_Problem description_
Copy the listing below line for line, without altering any wording, and omit the pictures from your copy.

_ _ _ _ _

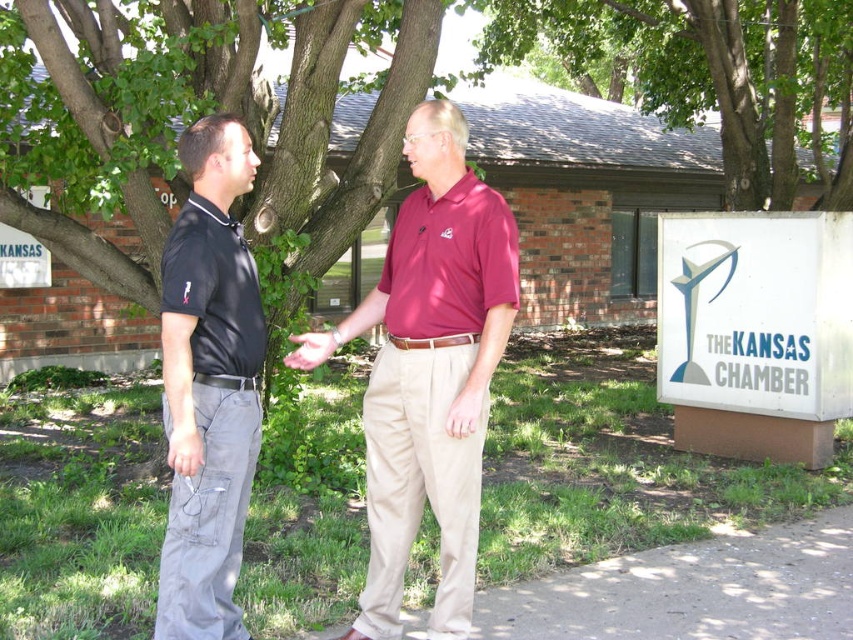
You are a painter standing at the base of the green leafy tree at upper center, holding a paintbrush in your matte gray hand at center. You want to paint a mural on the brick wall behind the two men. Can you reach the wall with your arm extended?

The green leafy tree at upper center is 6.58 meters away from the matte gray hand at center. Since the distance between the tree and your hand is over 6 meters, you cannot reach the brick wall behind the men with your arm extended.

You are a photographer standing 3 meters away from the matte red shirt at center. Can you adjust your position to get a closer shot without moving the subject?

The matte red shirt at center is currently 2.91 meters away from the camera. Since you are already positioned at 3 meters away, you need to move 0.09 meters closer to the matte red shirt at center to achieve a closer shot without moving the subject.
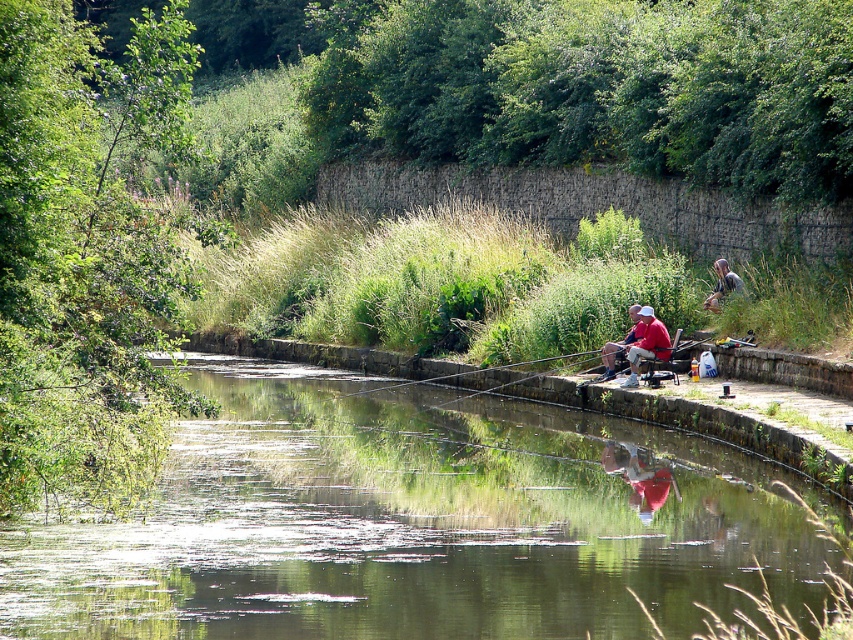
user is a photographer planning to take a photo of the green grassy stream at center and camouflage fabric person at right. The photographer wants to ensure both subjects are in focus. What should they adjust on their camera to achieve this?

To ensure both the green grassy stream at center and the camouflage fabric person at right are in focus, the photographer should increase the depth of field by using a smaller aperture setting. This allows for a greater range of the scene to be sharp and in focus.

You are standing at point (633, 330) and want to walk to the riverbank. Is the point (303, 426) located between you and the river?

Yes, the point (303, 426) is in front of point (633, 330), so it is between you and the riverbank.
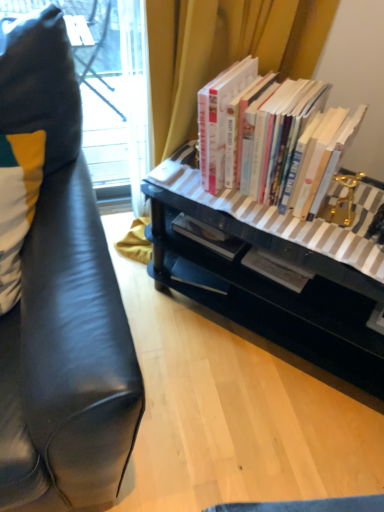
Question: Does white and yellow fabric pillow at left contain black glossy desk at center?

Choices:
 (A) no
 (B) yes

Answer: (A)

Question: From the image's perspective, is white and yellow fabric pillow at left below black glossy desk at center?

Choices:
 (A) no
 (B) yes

_ _ _ _ _

_Answer to this exercise_
You are a painter standing at the base of the green leafy tree at upper center, holding a paintbrush in your matte gray hand at center. You want to paint a mural on the brick wall behind the two men. Can you reach the wall with your arm extended?

The green leafy tree at upper center is 6.58 meters away from the matte gray hand at center. Since the distance between the tree and your hand is over 6 meters, you cannot reach the brick wall behind the men with your arm extended.

You are a photographer standing 3 meters away from the matte red shirt at center. Can you adjust your position to get a closer shot without moving the subject?

The matte red shirt at center is currently 2.91 meters away from the camera. Since you are already positioned at 3 meters away, you need to move 0.09 meters closer to the matte red shirt at center to achieve a closer shot without moving the subject.
user is a photographer planning to take a photo of the green grassy stream at center and camouflage fabric person at right. The photographer wants to ensure both subjects are in focus. What should they adjust on their camera to achieve this?

To ensure both the green grassy stream at center and the camouflage fabric person at right are in focus, the photographer should increase the depth of field by using a smaller aperture setting. This allows for a greater range of the scene to be sharp and in focus.

You are standing at point (633, 330) and want to walk to the riverbank. Is the point (303, 426) located between you and the river?

Yes, the point (303, 426) is in front of point (633, 330), so it is between you and the riverbank.
Question: Does white and yellow fabric pillow at left contain black glossy desk at center?

Choices:
 (A) no
 (B) yes

Answer: (A)

Question: From the image's perspective, is white and yellow fabric pillow at left below black glossy desk at center?

Choices:
 (A) no
 (B) yes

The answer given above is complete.